Top of Data shown

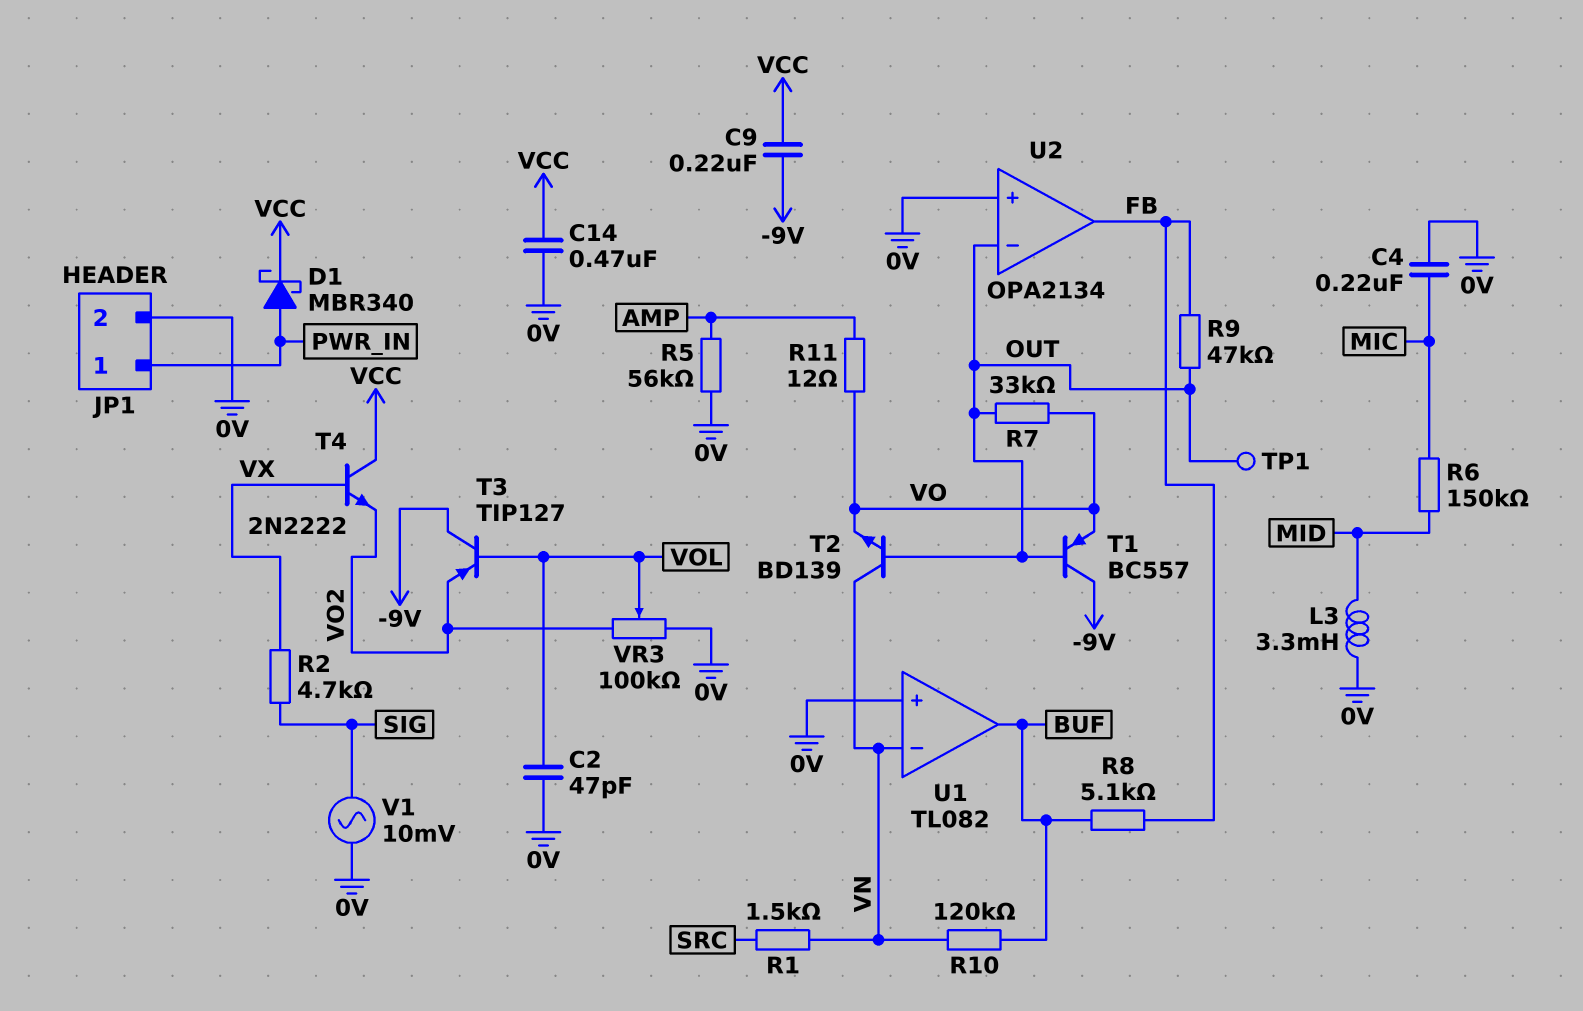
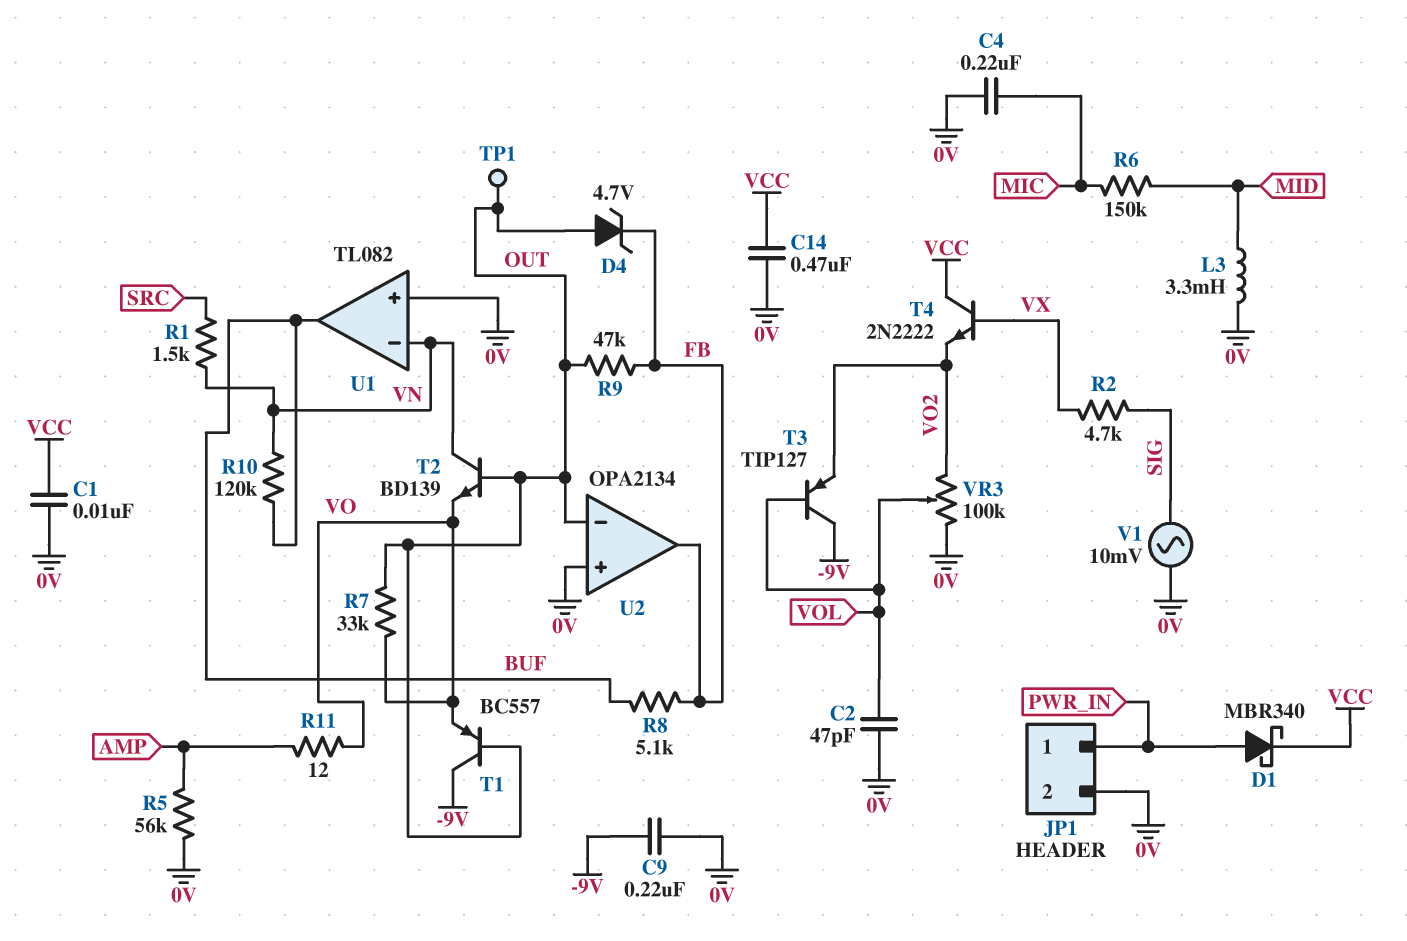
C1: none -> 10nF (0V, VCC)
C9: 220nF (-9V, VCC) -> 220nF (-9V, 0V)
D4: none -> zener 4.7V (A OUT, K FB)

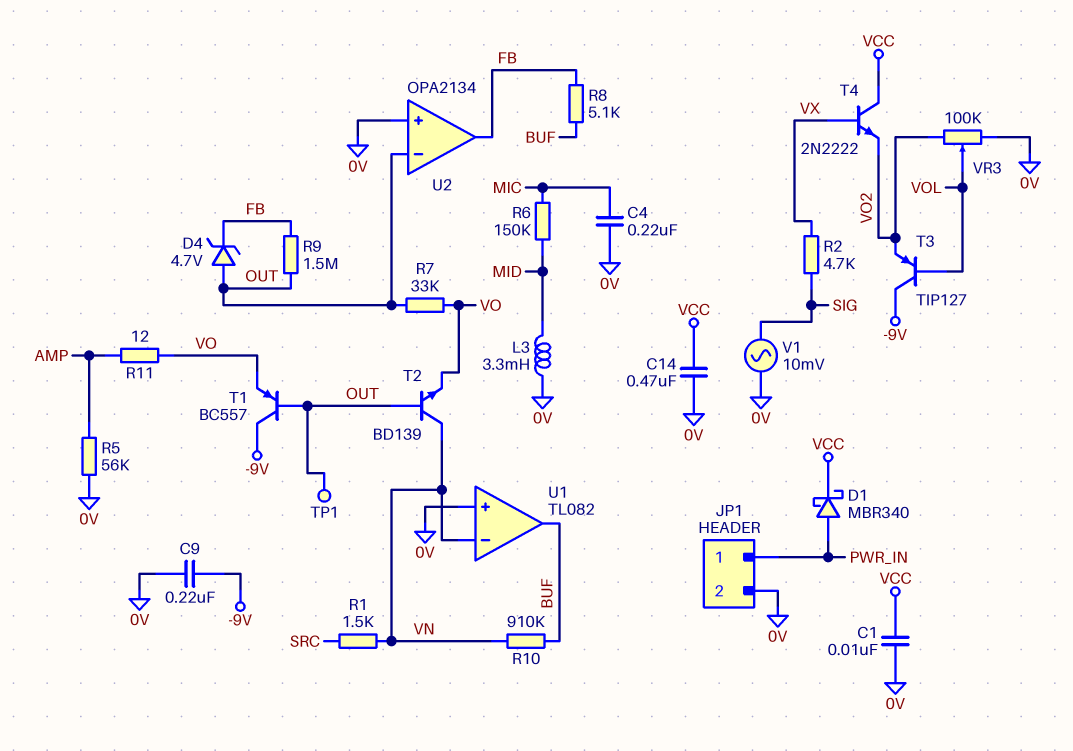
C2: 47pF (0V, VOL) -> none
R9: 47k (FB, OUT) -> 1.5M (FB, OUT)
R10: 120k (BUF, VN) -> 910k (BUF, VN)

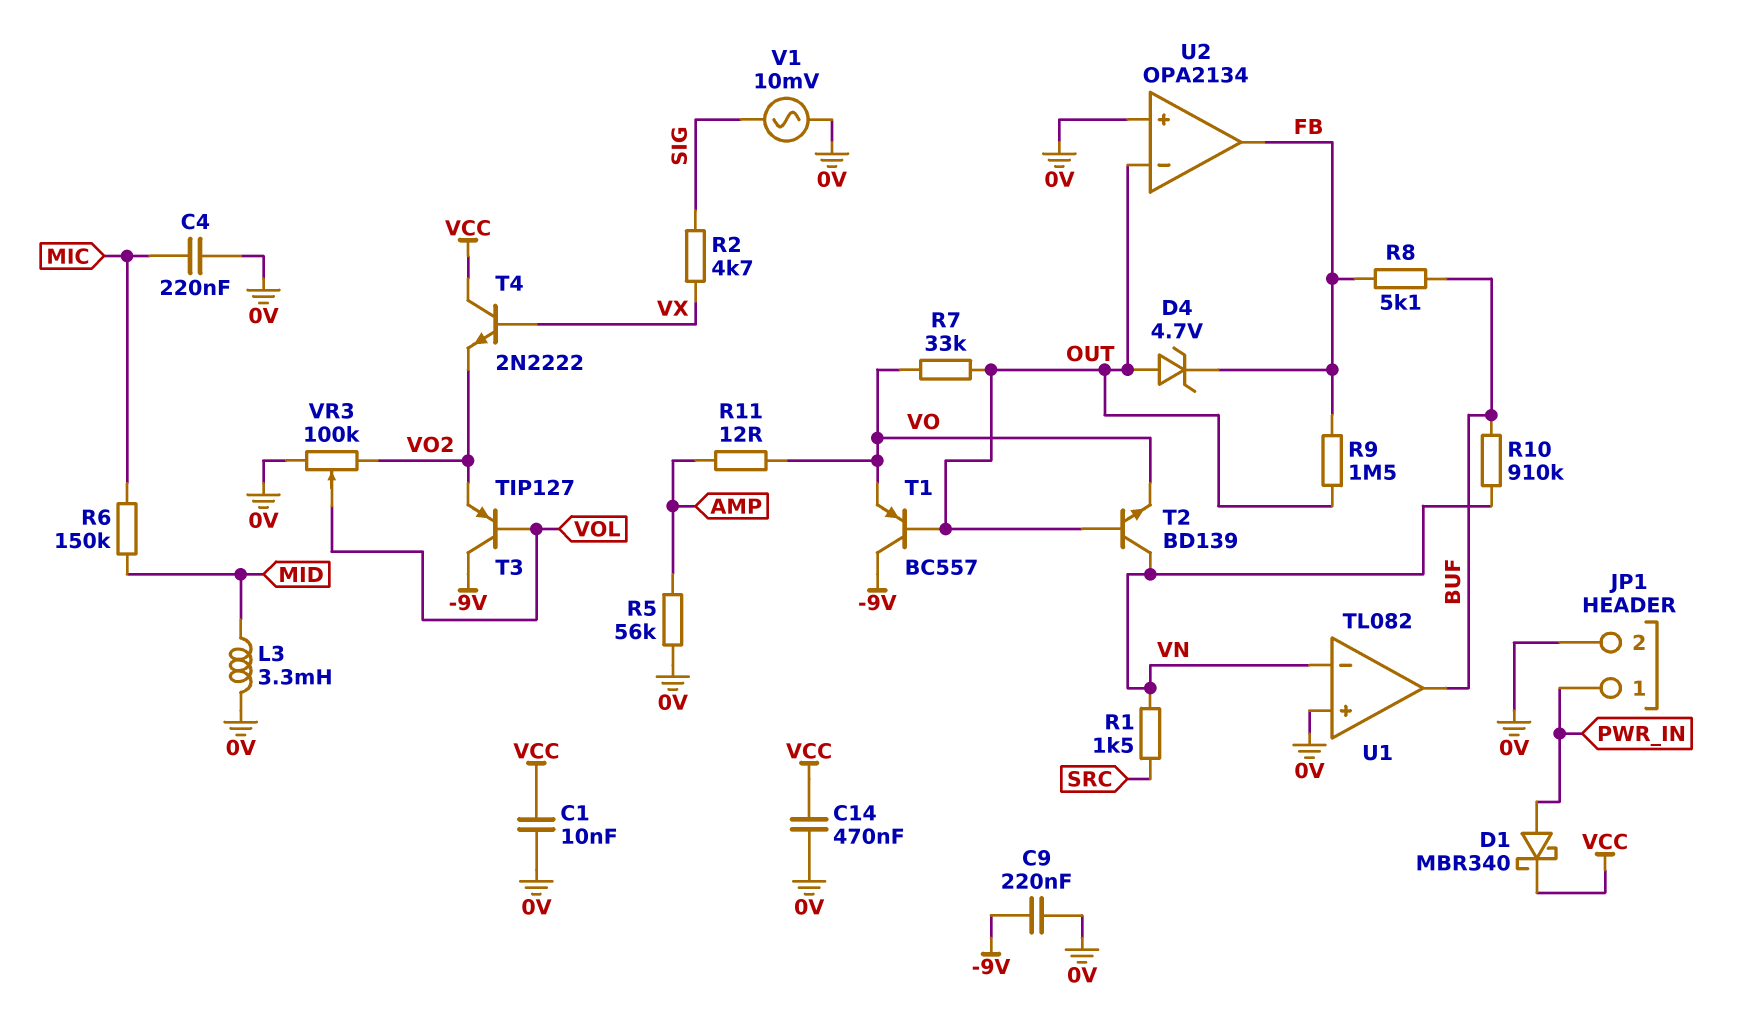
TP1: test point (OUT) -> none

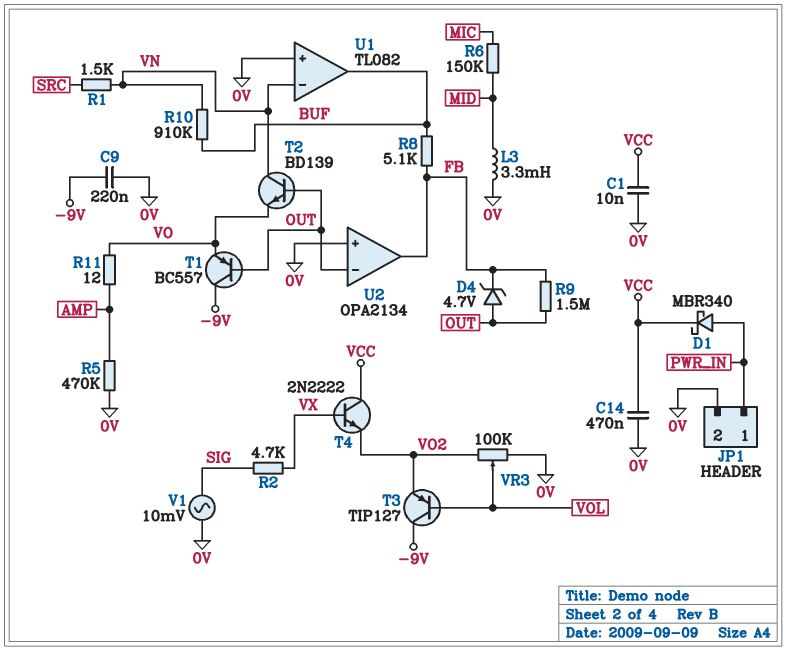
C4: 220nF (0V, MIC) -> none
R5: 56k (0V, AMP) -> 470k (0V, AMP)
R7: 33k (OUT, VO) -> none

Bottom of Data shown

What you should do: Every record is to be restated word for word, with the pictures left out.

Result of the exercise:
C1: none -> 10nF (0V, VCC)
C9: 220nF (-9V, VCC) -> 220nF (-9V, 0V)
D4: none -> zener 4.7V (A OUT, K FB)

C2: 47pF (0V, VOL) -> none
R9: 47k (FB, OUT) -> 1.5M (FB, OUT)
R10: 120k (BUF, VN) -> 910k (BUF, VN)

TP1: test point (OUT) -> none

C4: 220nF (0V, MIC) -> none
R5: 56k (0V, AMP) -> 470k (0V, AMP)
R7: 33k (OUT, VO) -> none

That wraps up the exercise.